Restate word for word the span that opens with the line containing "(264, 413) = (466, 648): yellow" and closes with the final line of the data; give only those lines.

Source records
------------------------------
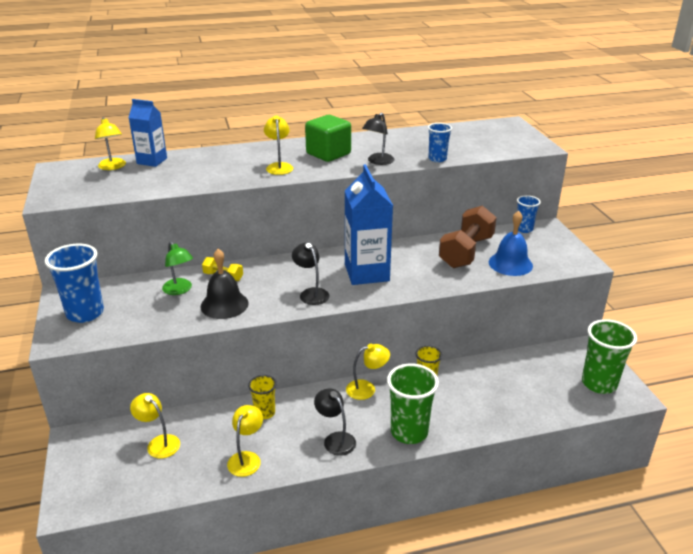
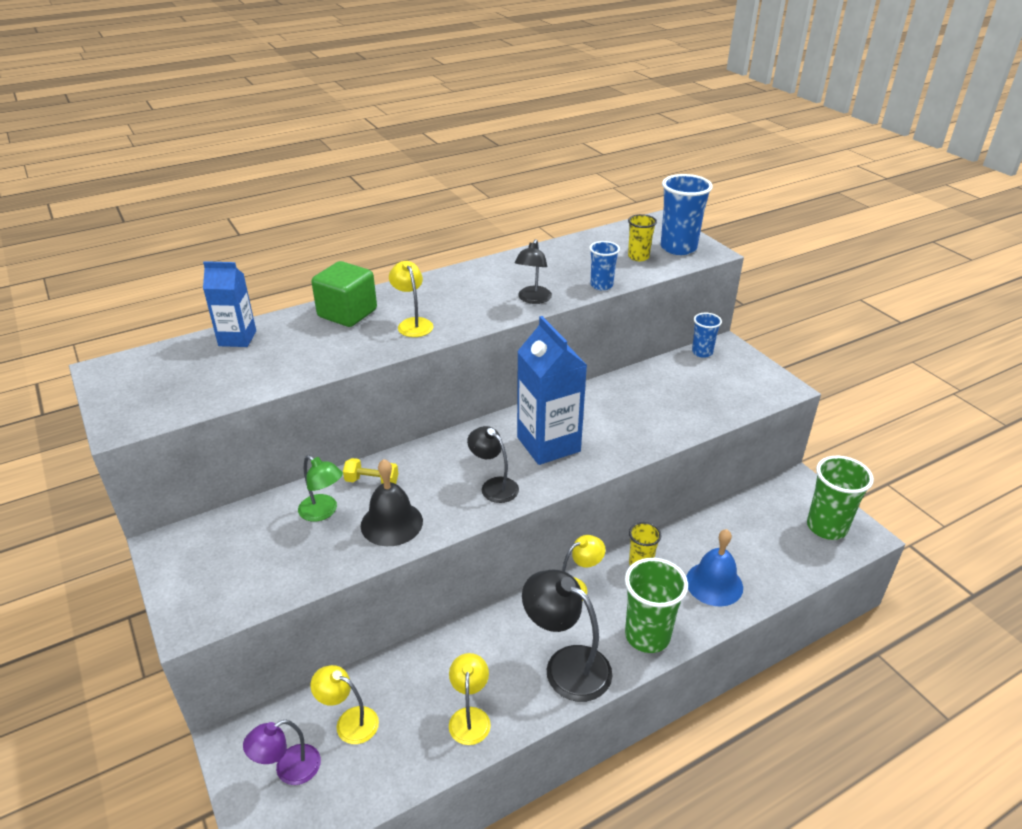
camera: 15 degrees left, 5 degrees up
(85, 313) = (209, 572): blue cup -> blue cup (678, 248)
(104, 464) = (289, 769): none -> purple lamp
(113, 167) = (187, 356): yellow lamp -> none
(264, 413) = (466, 648): yellow cup -> yellow cup (638, 257)
(328, 154) = (466, 295): green cube -> green cube (347, 313)
(335, 439) = (566, 665): black lamp -> black lamp, size x1.66
(466, 252) = (651, 395): brown dumbbell -> none
(510, 264) = (707, 403): blue bell -> blue bell (714, 583)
------------------------------
» **Answer to this problem**:
(264, 413) = (466, 648): yellow cup -> yellow cup (638, 257)
(328, 154) = (466, 295): green cube -> green cube (347, 313)
(335, 439) = (566, 665): black lamp -> black lamp, size x1.66
(466, 252) = (651, 395): brown dumbbell -> none
(510, 264) = (707, 403): blue bell -> blue bell (714, 583)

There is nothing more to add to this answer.